WHAT YOU NEED TO DO:
Return nothing but the lines from the one containing "GAS pin AO: 9 -> A3" through the end of the records below, exactly as they stand and without pictures.

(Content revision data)
┄┄┄┄┄┄┄┄┄┄┄┄┄┄┄┄┄┄┄┄
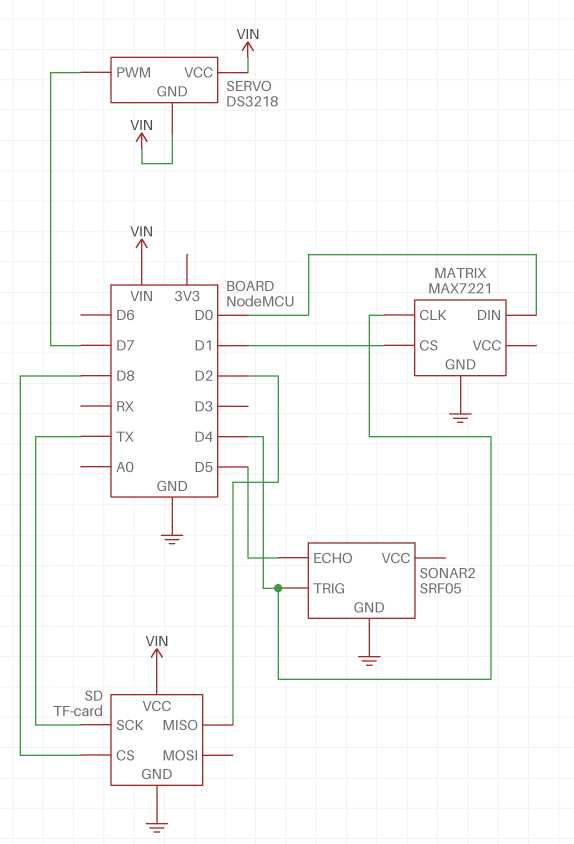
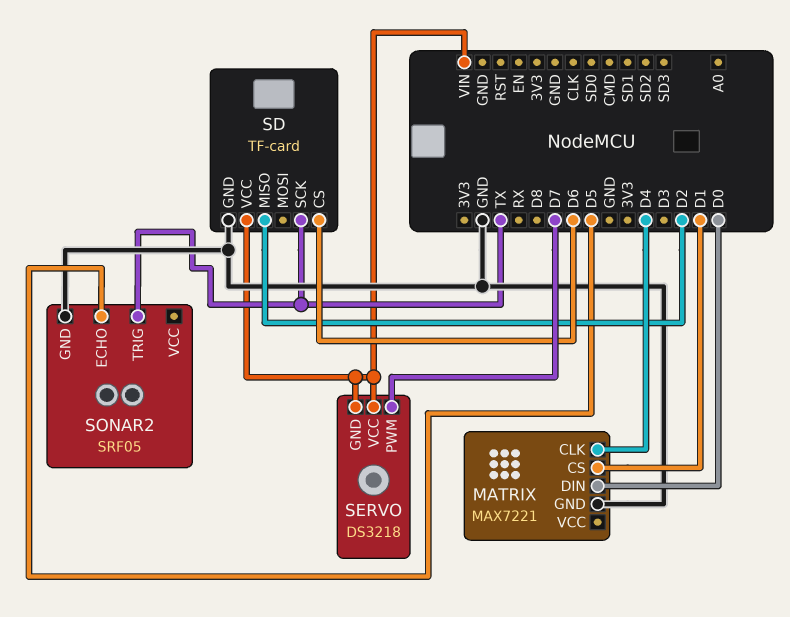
SD pin CS: D8 -> D6
SONAR2 pin TRIG: D4 -> TX

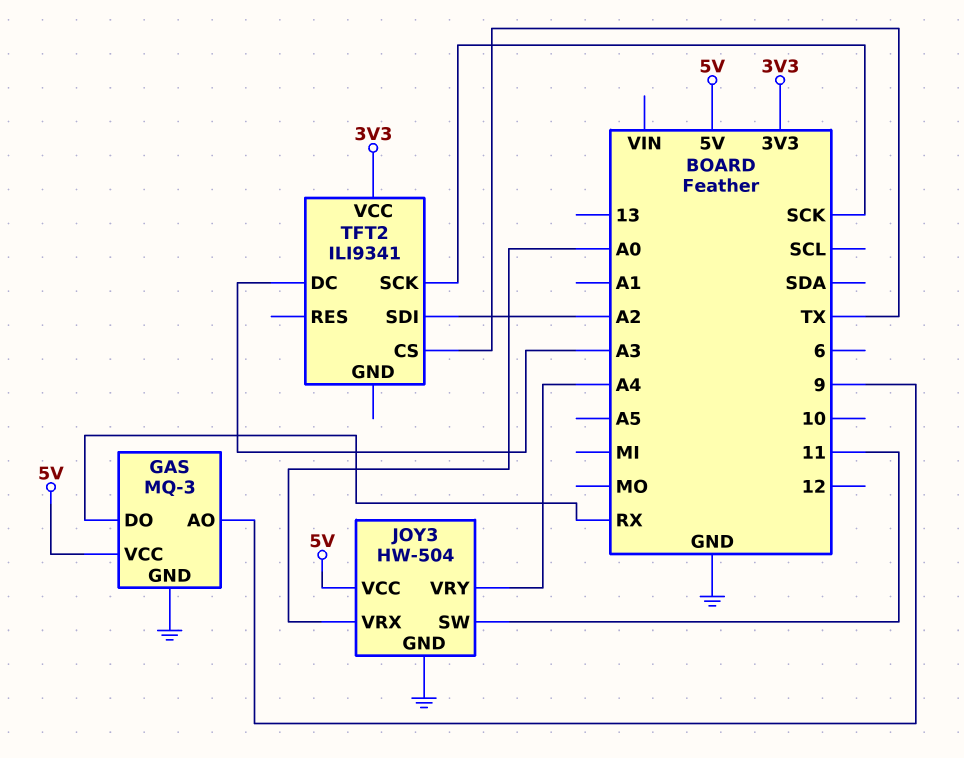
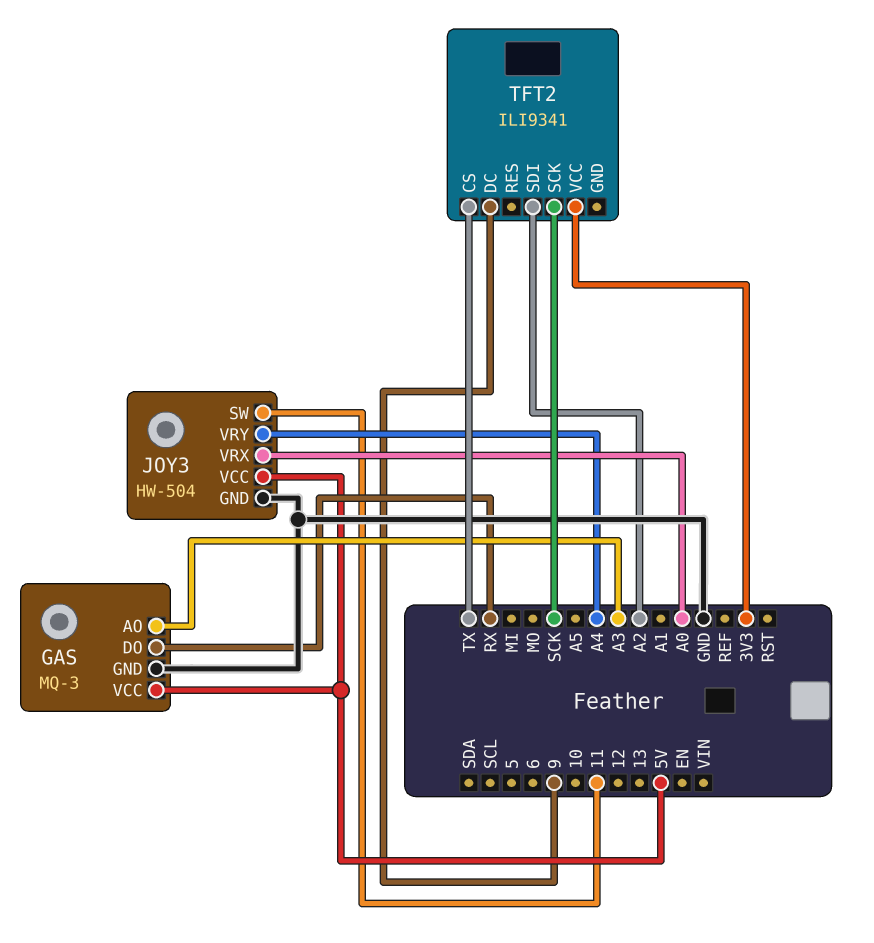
GAS pin AO: 9 -> A3
TFT2 pin DC: A3 -> 9

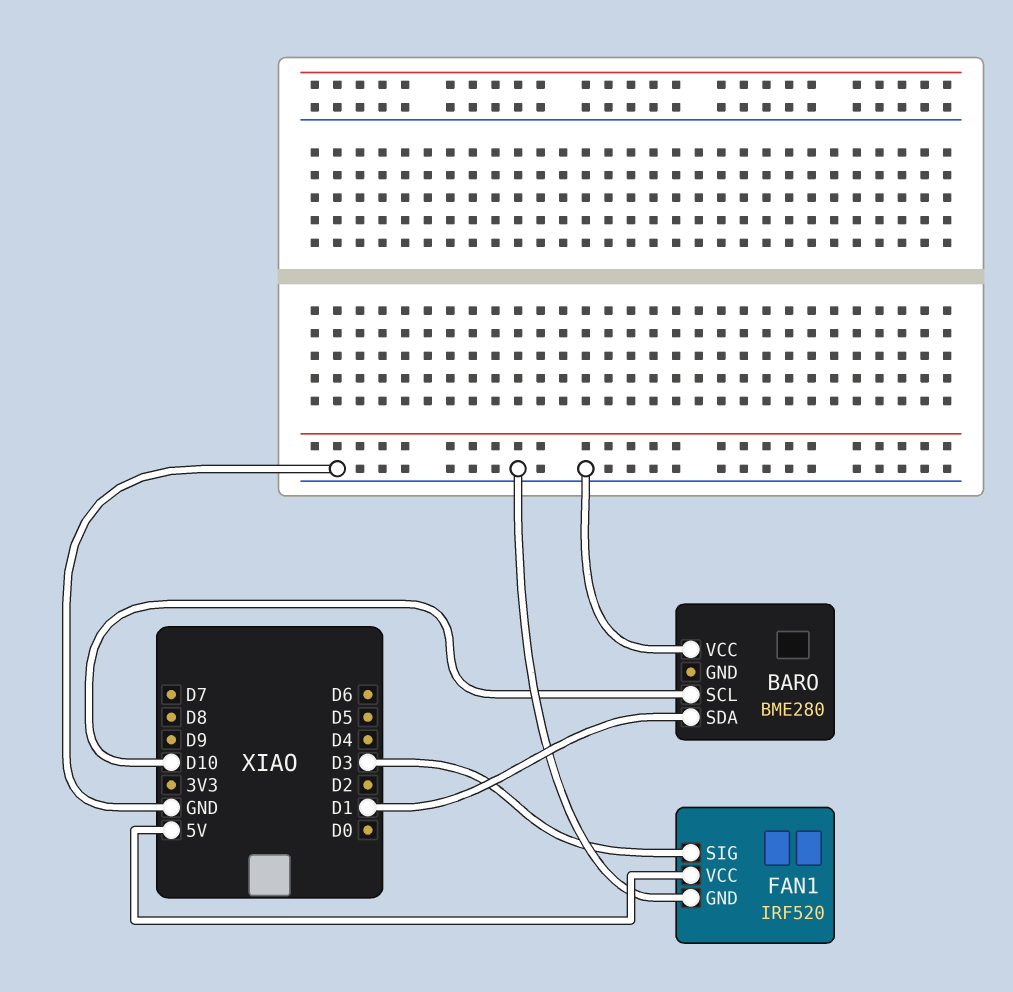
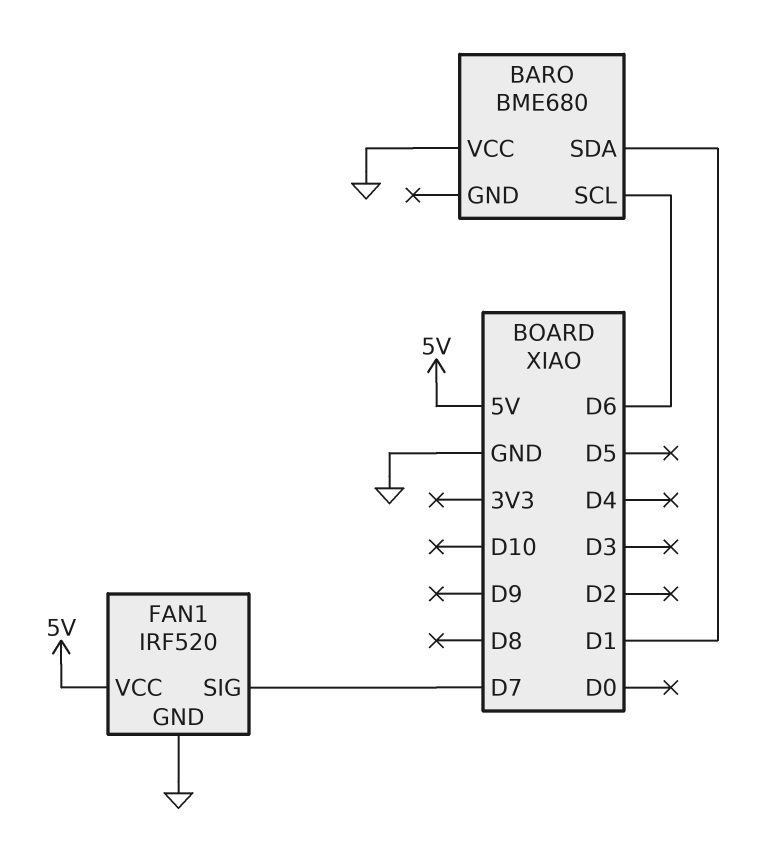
BARO: BME280 -> BME680
BARO pin SCL: D10 -> D6
FAN1 pin SIG: D3 -> D7

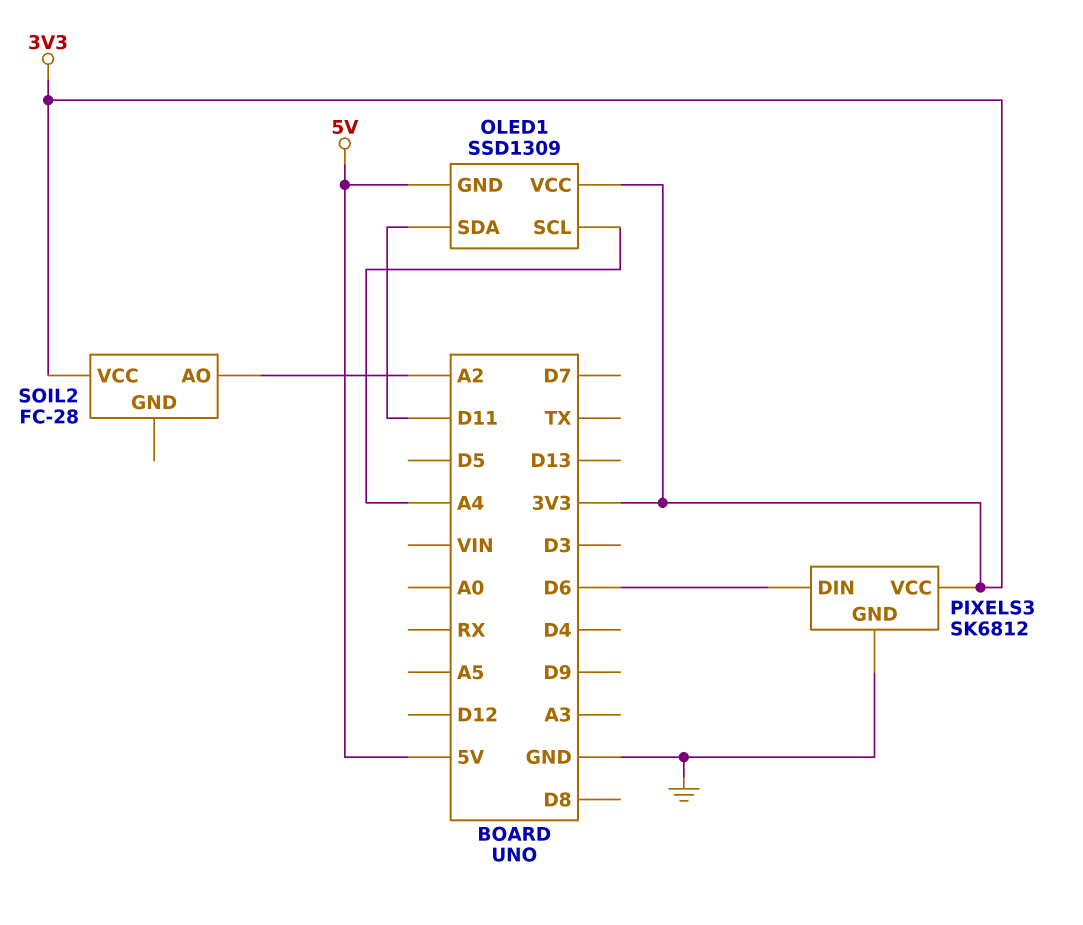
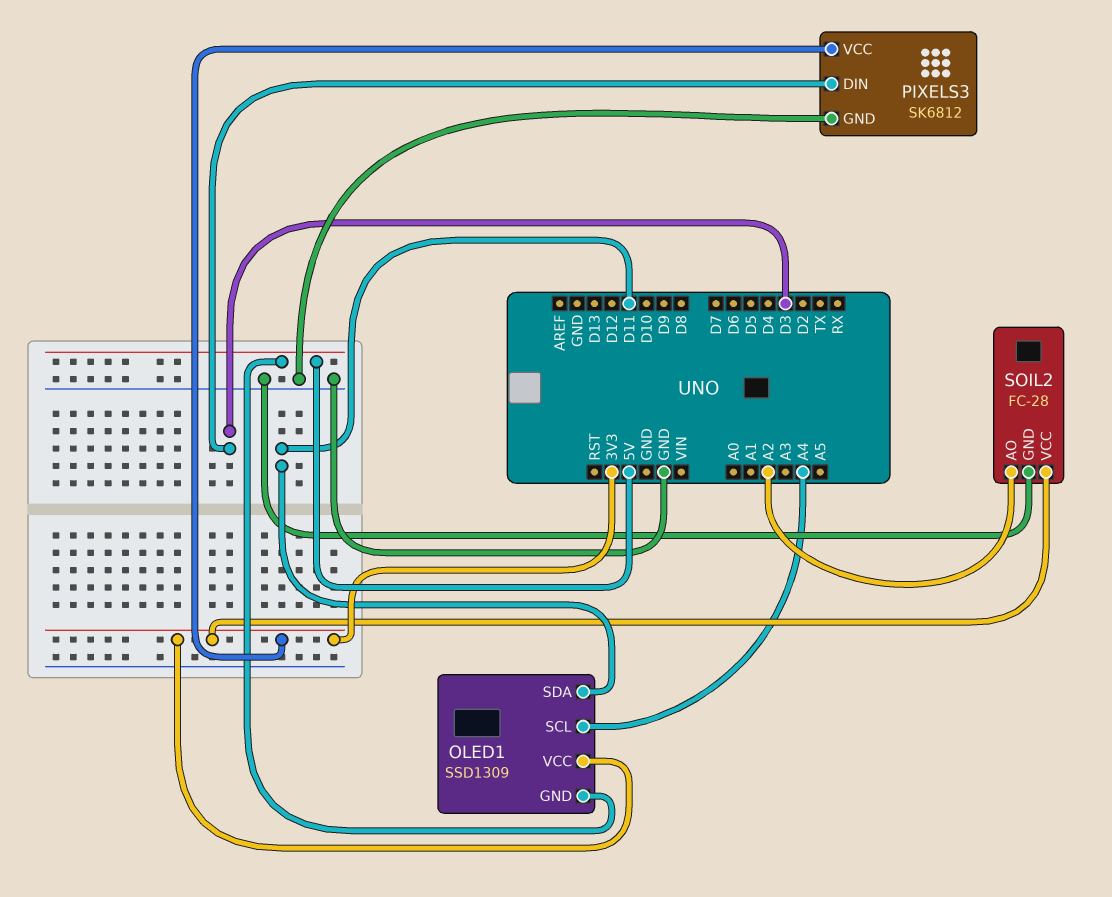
PIXELS3 pin DIN: D6 -> D3
SOIL2 pin GND: none -> GND

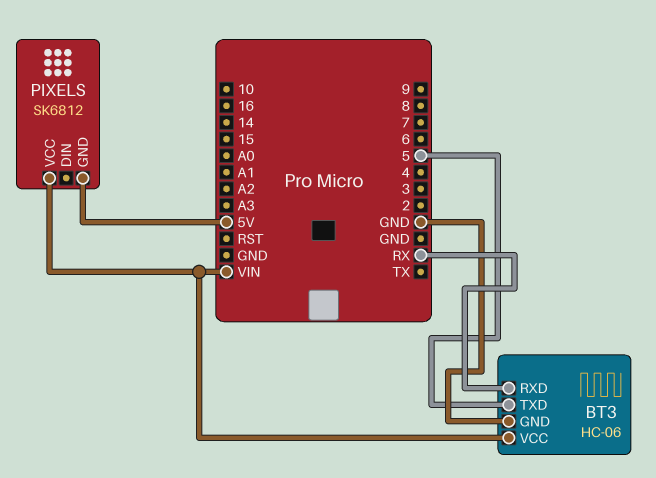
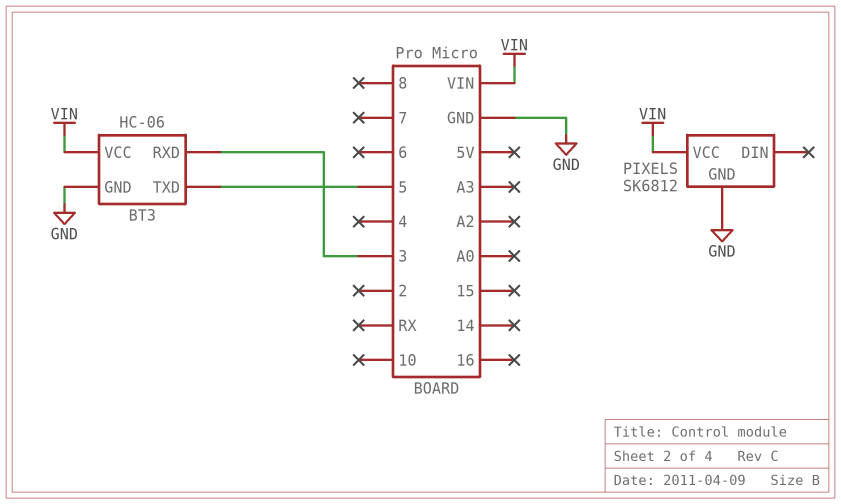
BT3 pin RXD: RX -> 3
PIXELS pin GND: 5V -> GND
┄┄┄┄┄┄┄┄┄┄┄┄┄┄┄┄┄┄┄┄
WRITTEN REPLY:
GAS pin AO: 9 -> A3
TFT2 pin DC: A3 -> 9

BARO: BME280 -> BME680
BARO pin SCL: D10 -> D6
FAN1 pin SIG: D3 -> D7

PIXELS3 pin DIN: D6 -> D3
SOIL2 pin GND: none -> GND

BT3 pin RXD: RX -> 3
PIXELS pin GND: 5V -> GND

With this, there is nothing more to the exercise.